Cross-image count comparisons:
--- START ---

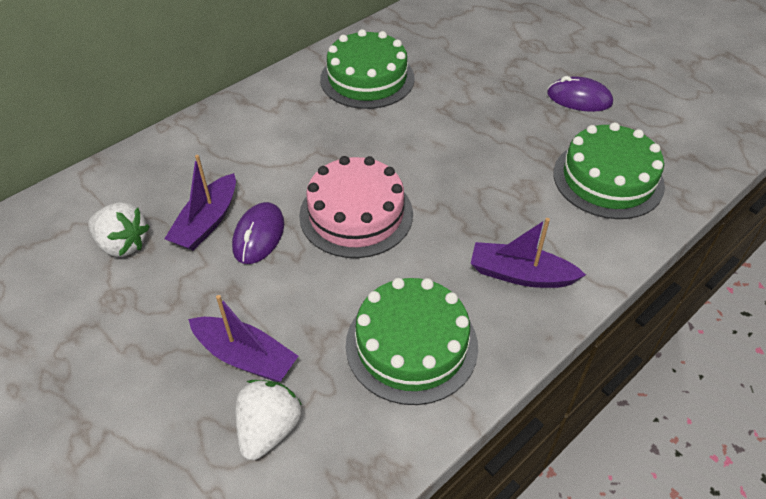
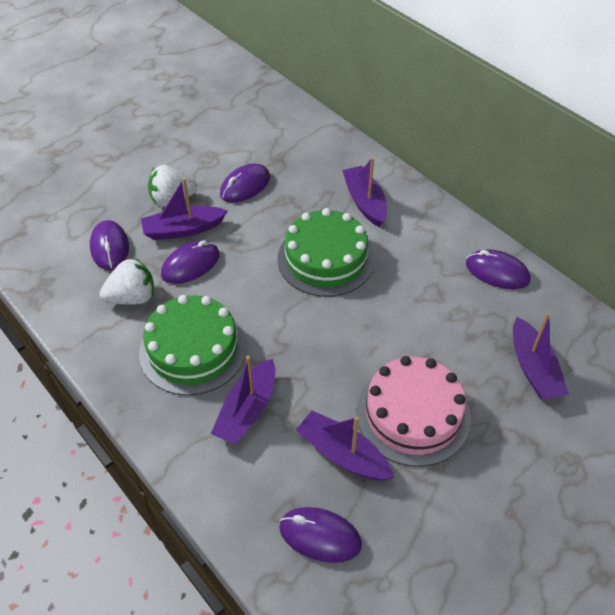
green cake: 3 -> 2
purple boat: 3 -> 5
purple mouse: 2 -> 5

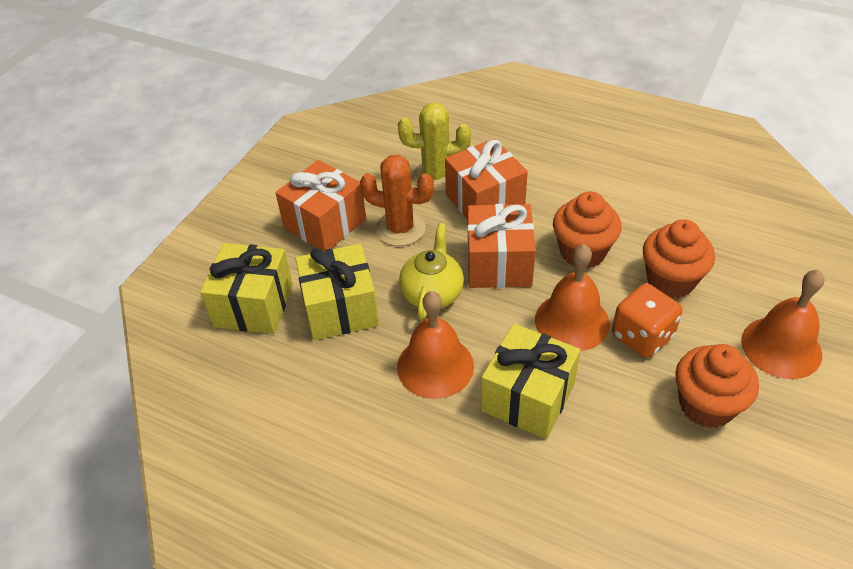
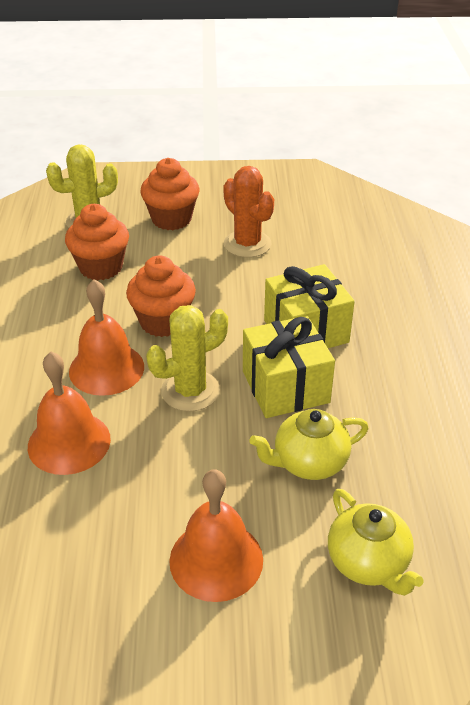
orange dice: 1 -> 0
orange gift: 3 -> 0
yellow cactus: 1 -> 2
yellow gift: 3 -> 2
yellow teapot: 1 -> 2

--- END ---

Description of the task
Word for word, reproduce all the data, but not the pictures.

Task answer
green cake: 3 -> 2
purple boat: 3 -> 5
purple mouse: 2 -> 5

orange dice: 1 -> 0
orange gift: 3 -> 0
yellow cactus: 1 -> 2
yellow gift: 3 -> 2
yellow teapot: 1 -> 2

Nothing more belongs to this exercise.